Aim of the task - Scan the lines below; pull out those with "blue".

Dataset entries -

==============================

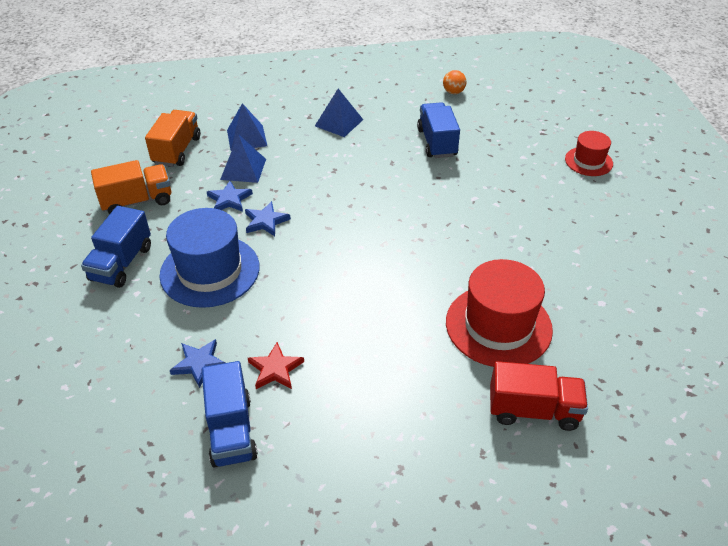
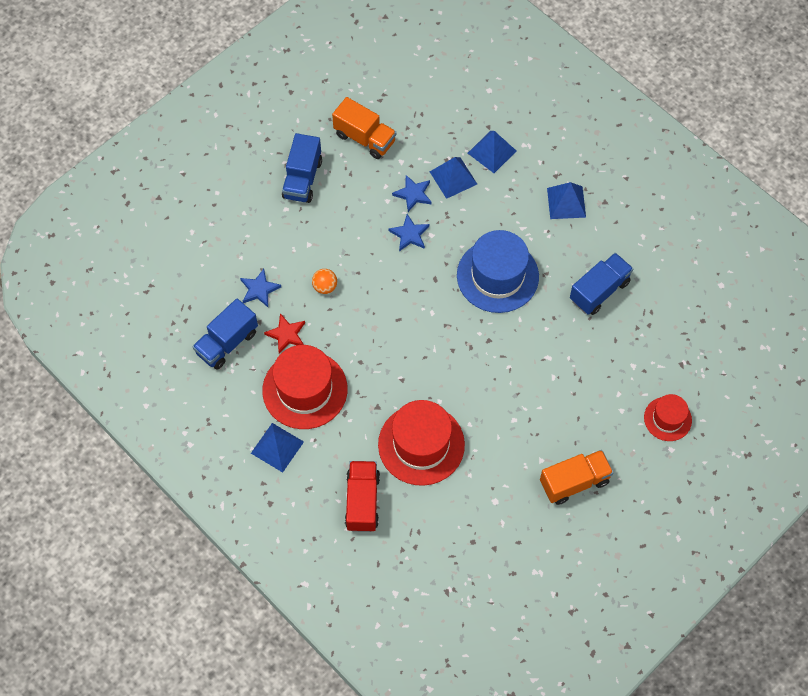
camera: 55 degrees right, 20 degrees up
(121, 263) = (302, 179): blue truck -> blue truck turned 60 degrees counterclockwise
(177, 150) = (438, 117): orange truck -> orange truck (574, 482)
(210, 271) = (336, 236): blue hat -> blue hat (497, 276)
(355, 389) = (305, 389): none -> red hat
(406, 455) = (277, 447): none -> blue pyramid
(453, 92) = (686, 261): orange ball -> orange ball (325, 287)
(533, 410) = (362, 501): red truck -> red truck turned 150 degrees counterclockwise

==============================

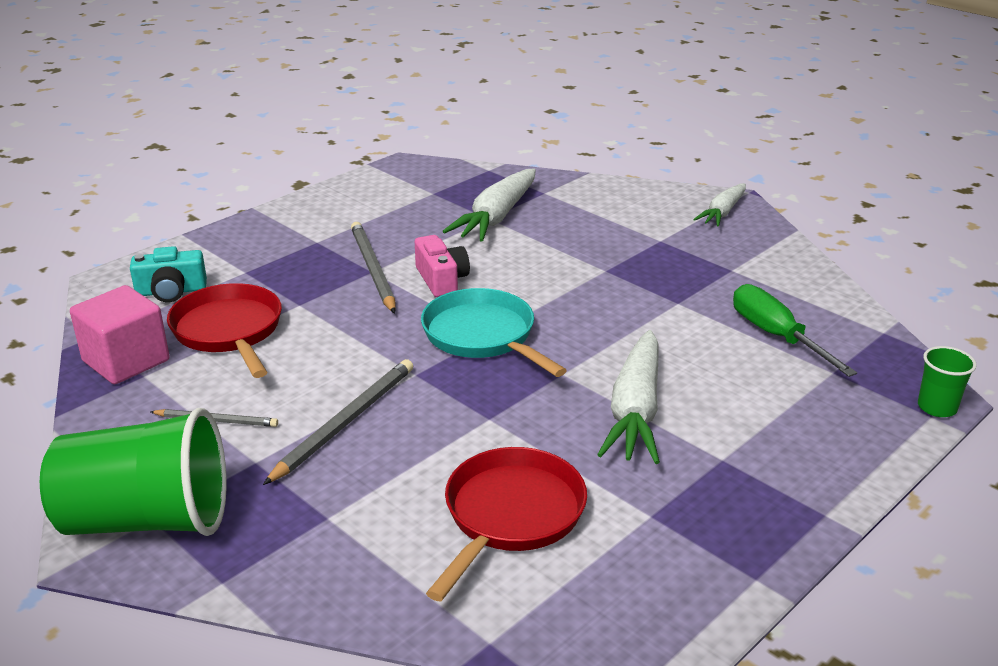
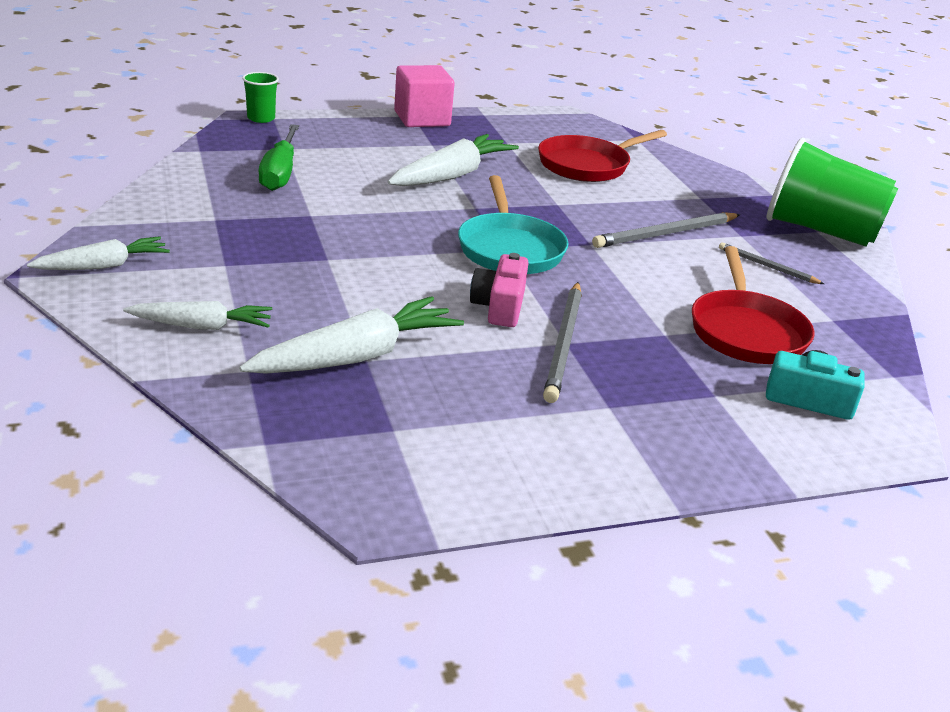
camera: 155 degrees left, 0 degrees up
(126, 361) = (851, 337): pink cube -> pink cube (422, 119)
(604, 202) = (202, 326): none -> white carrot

==============================

Reply to the exercise -
(121, 263) = (302, 179): blue truck -> blue truck turned 60 degrees counterclockwise
(210, 271) = (336, 236): blue hat -> blue hat (497, 276)
(406, 455) = (277, 447): none -> blue pyramid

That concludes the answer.